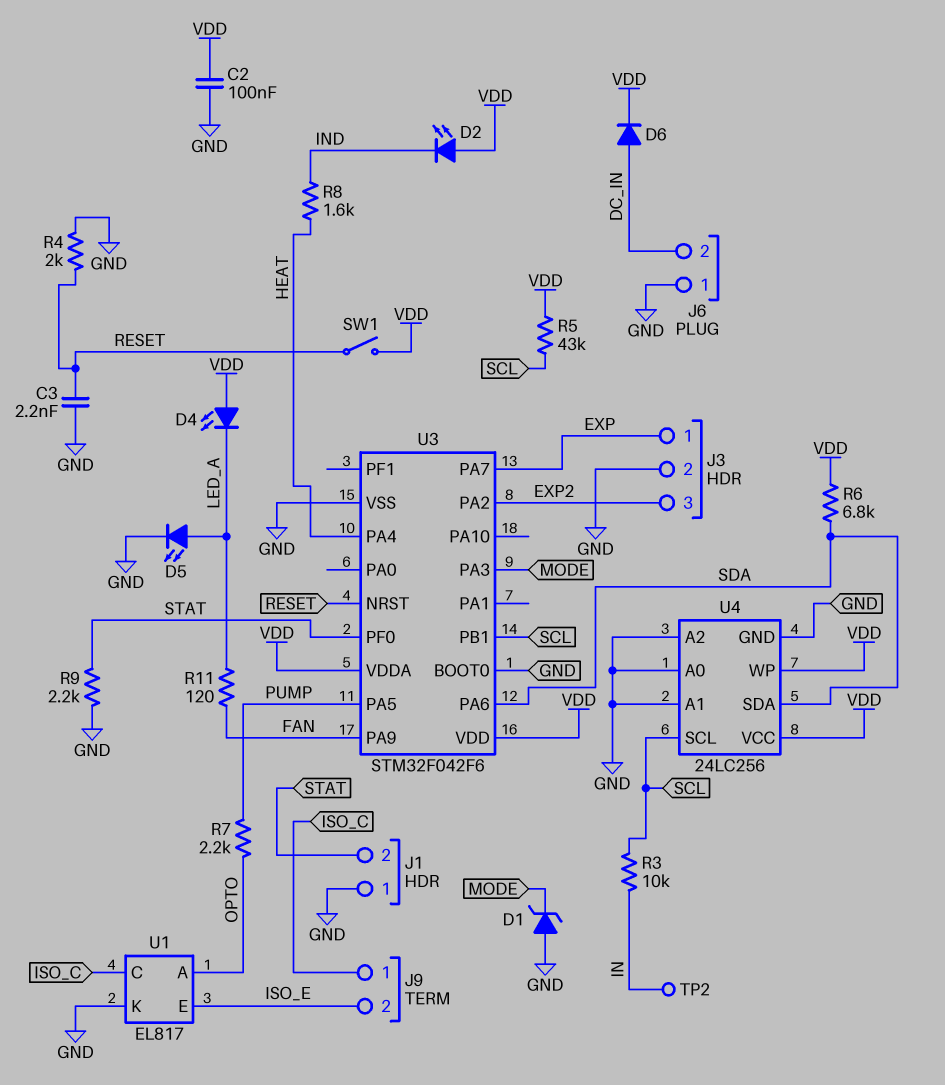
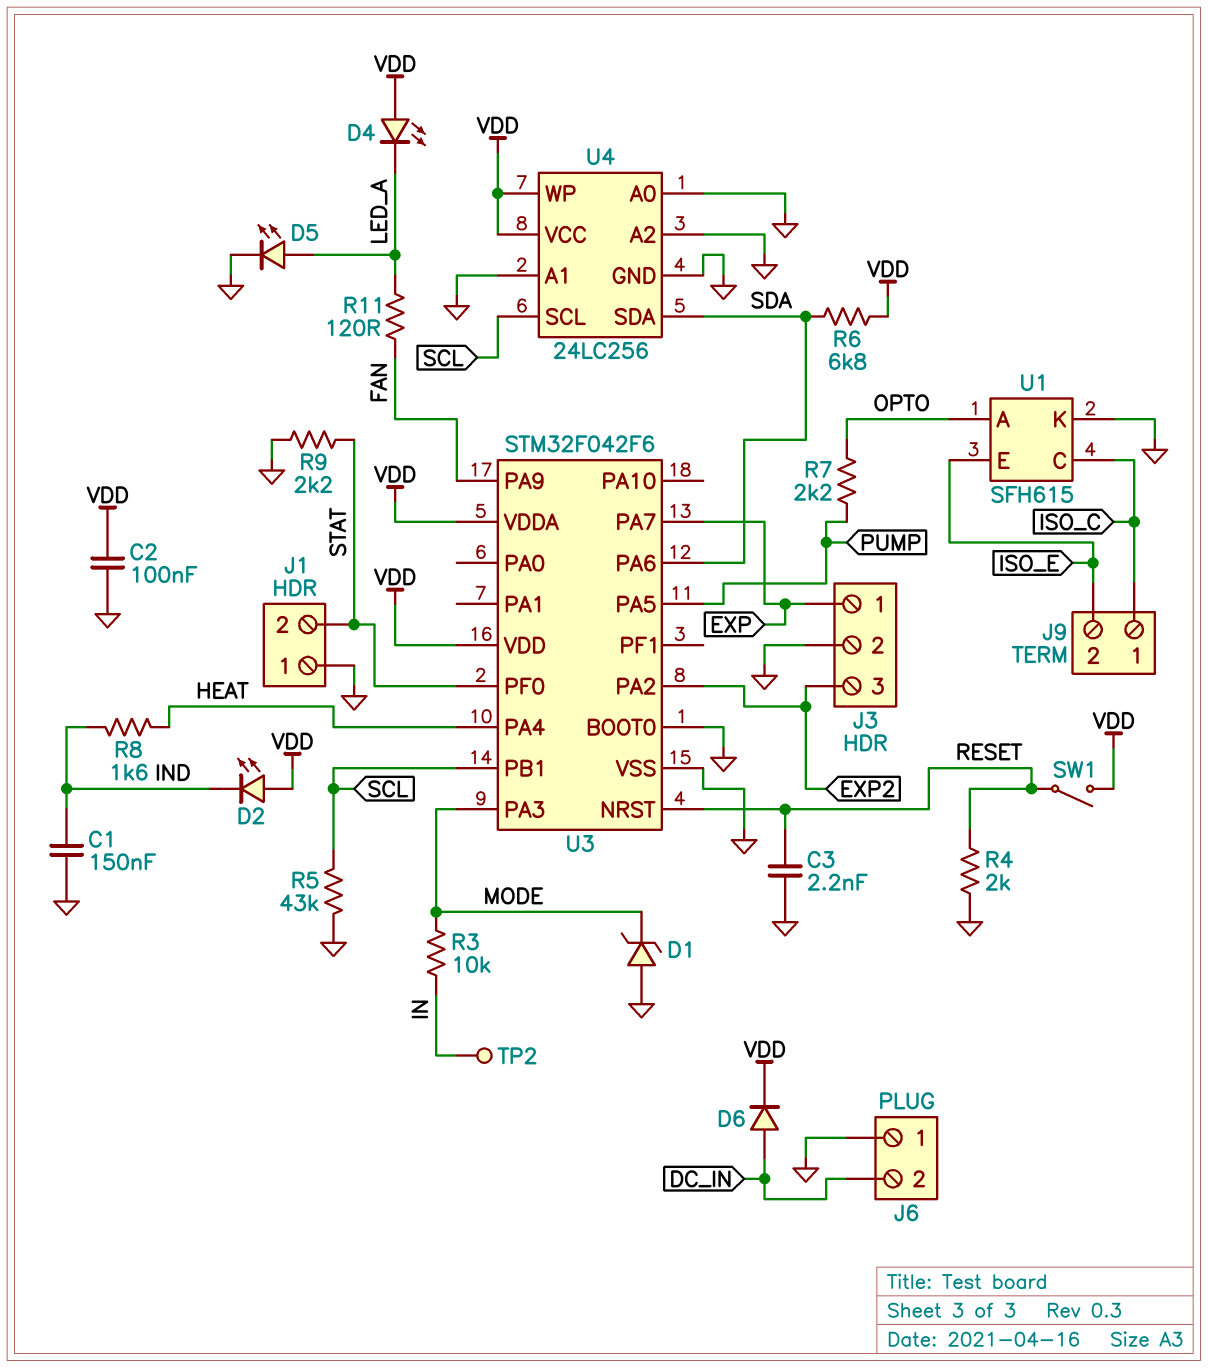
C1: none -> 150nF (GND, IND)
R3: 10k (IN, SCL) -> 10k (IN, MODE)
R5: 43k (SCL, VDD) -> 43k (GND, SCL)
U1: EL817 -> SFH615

==

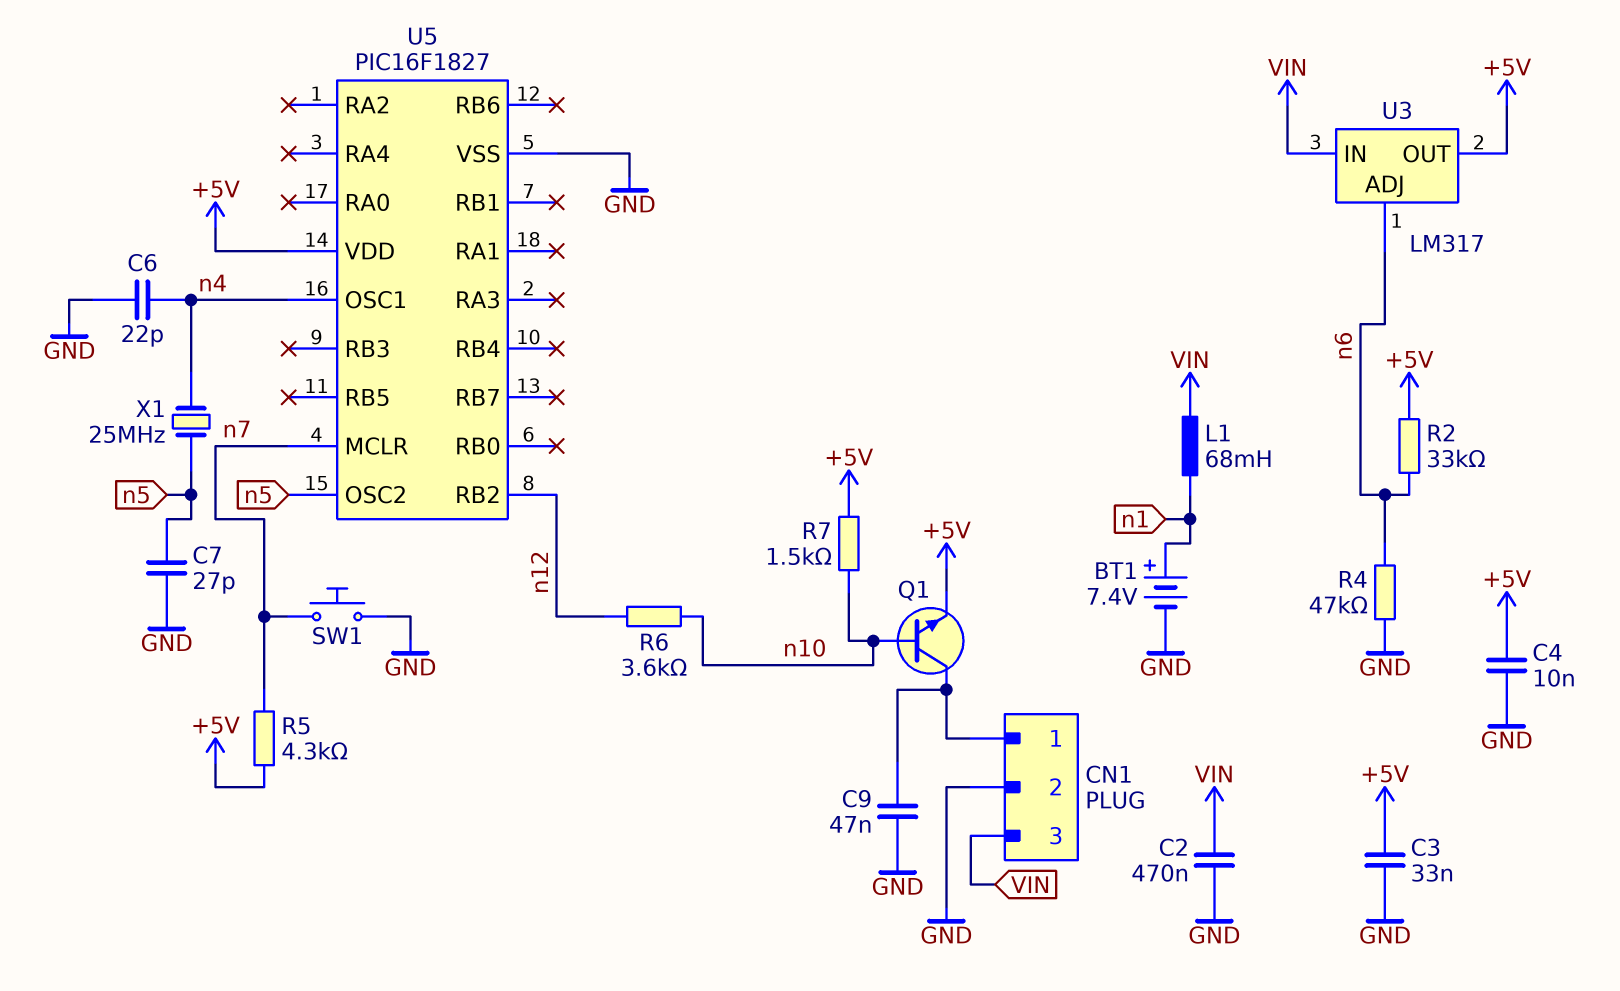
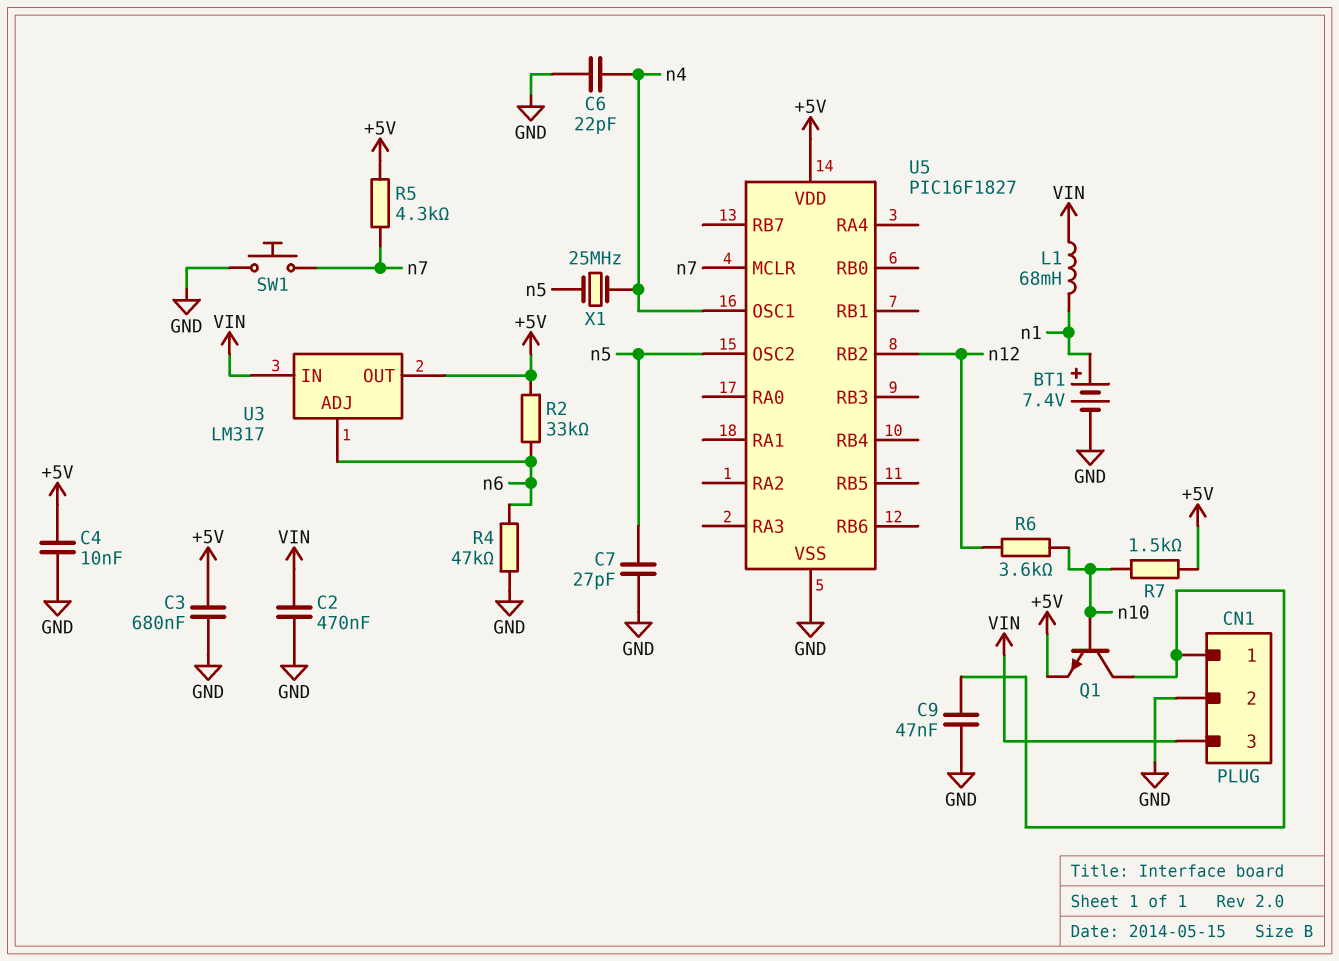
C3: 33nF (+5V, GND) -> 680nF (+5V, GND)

=== WHAT TO PRODUCE ===
Of the entries above, repeat exactly the lines between the line with "R3: 10k (IN, SCL) -> 10k (IN, MODE)" and the line with "U1: EL817 -> SFH615", inclusive, and no others.

=== PROBLEM SOLUTION ===
R3: 10k (IN, SCL) -> 10k (IN, MODE)
R5: 43k (SCL, VDD) -> 43k (GND, SCL)
U1: EL817 -> SFH615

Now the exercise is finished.